• _Exercise details_
Go through the entries below and pick out every line with "teddy".

• _Working data_
┌──

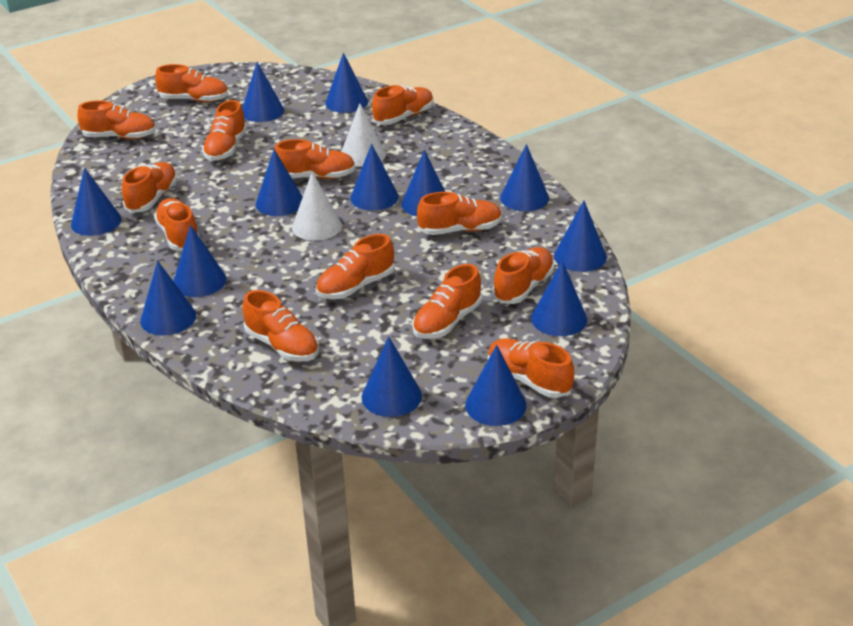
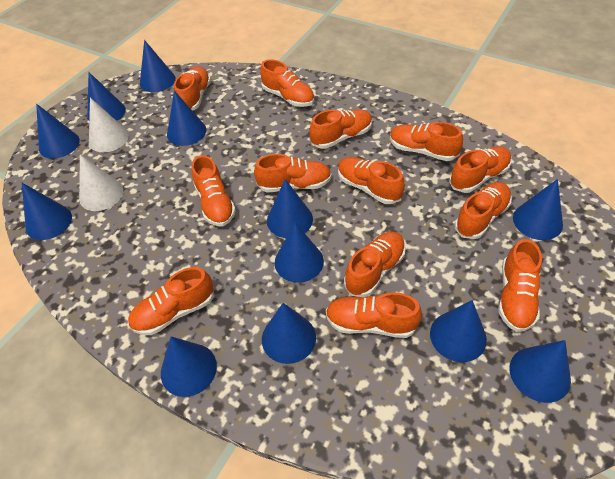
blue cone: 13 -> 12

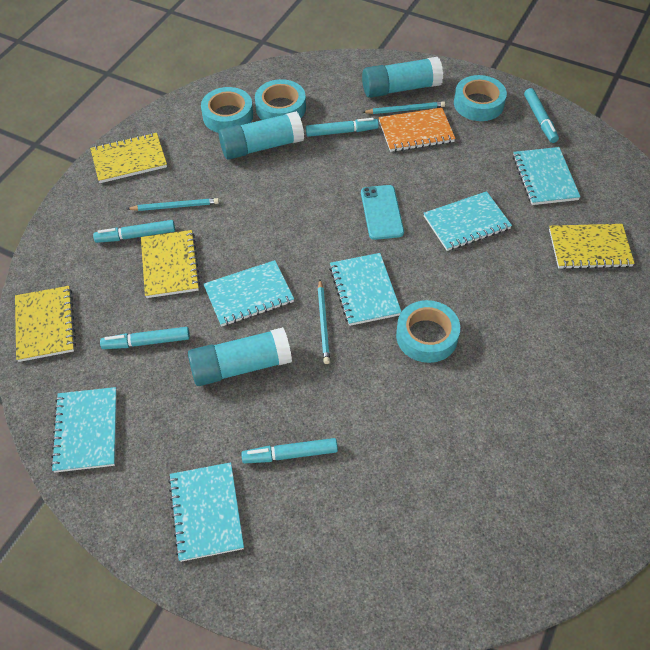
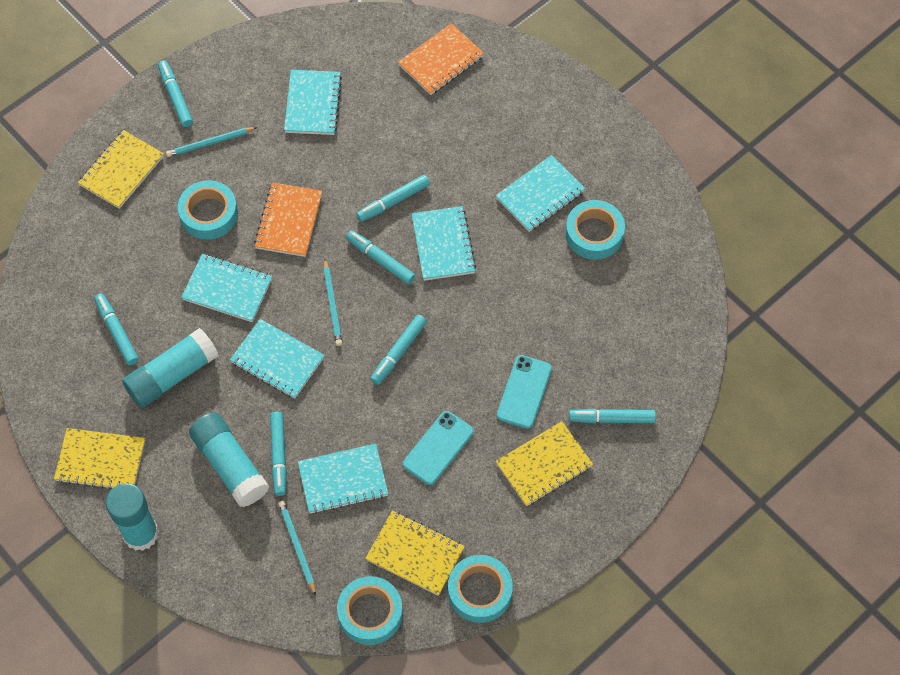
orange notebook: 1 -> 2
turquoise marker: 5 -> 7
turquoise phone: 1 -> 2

└──
┌──

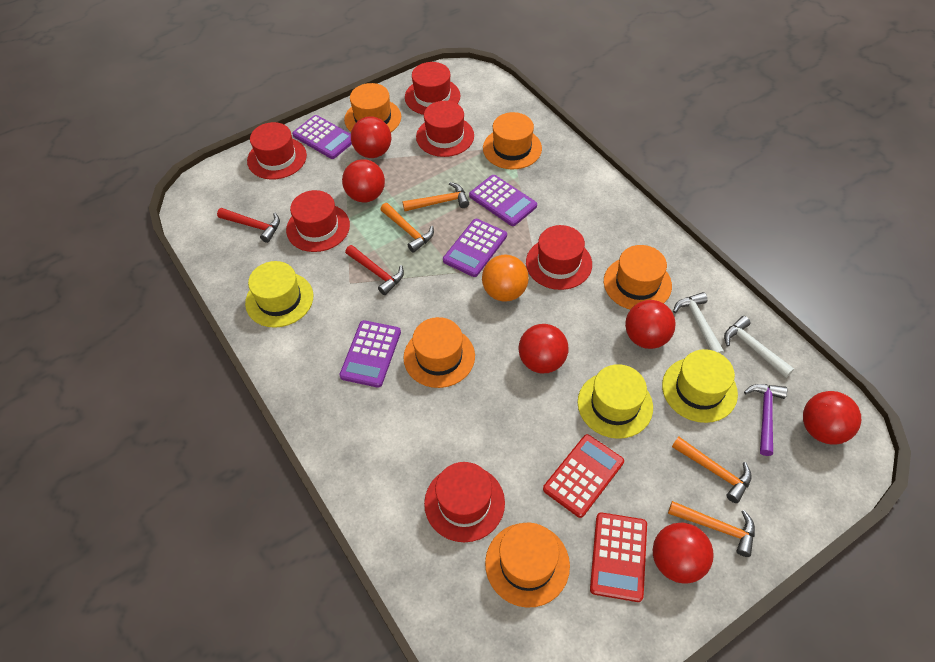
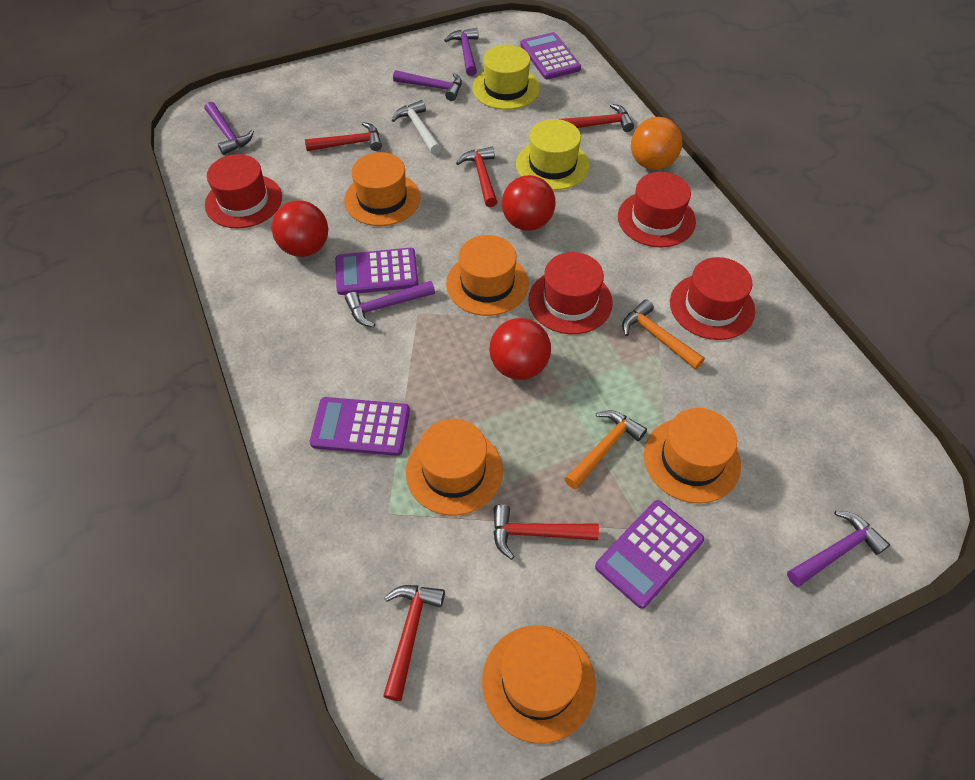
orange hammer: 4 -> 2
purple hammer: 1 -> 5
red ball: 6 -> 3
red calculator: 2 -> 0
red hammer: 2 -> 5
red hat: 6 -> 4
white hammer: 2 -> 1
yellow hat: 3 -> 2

└──
┌──

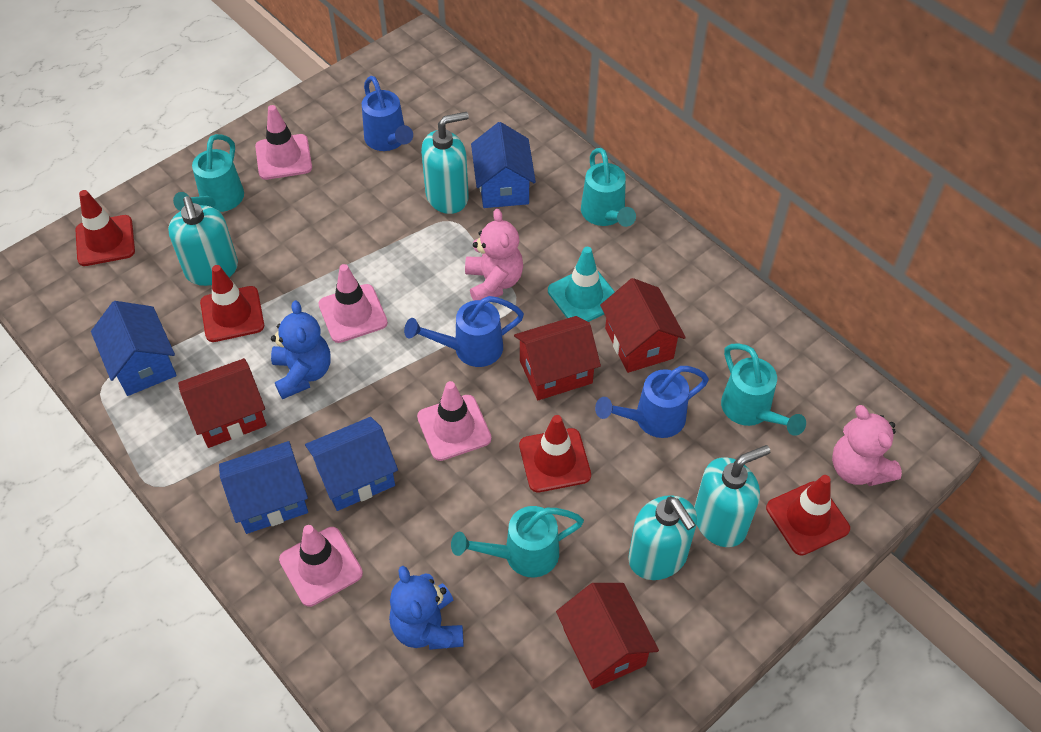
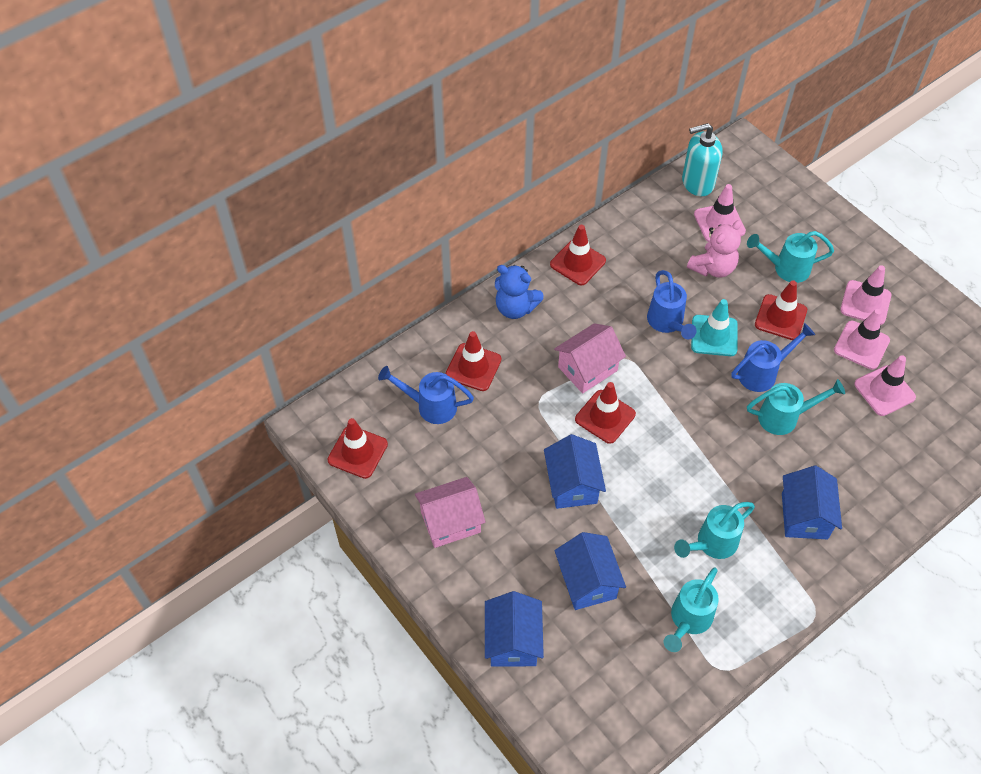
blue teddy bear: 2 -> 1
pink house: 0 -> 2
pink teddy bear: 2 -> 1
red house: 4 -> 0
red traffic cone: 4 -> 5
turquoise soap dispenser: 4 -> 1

└──

• _Output of the exercise_
blue teddy bear: 2 -> 1
pink teddy bear: 2 -> 1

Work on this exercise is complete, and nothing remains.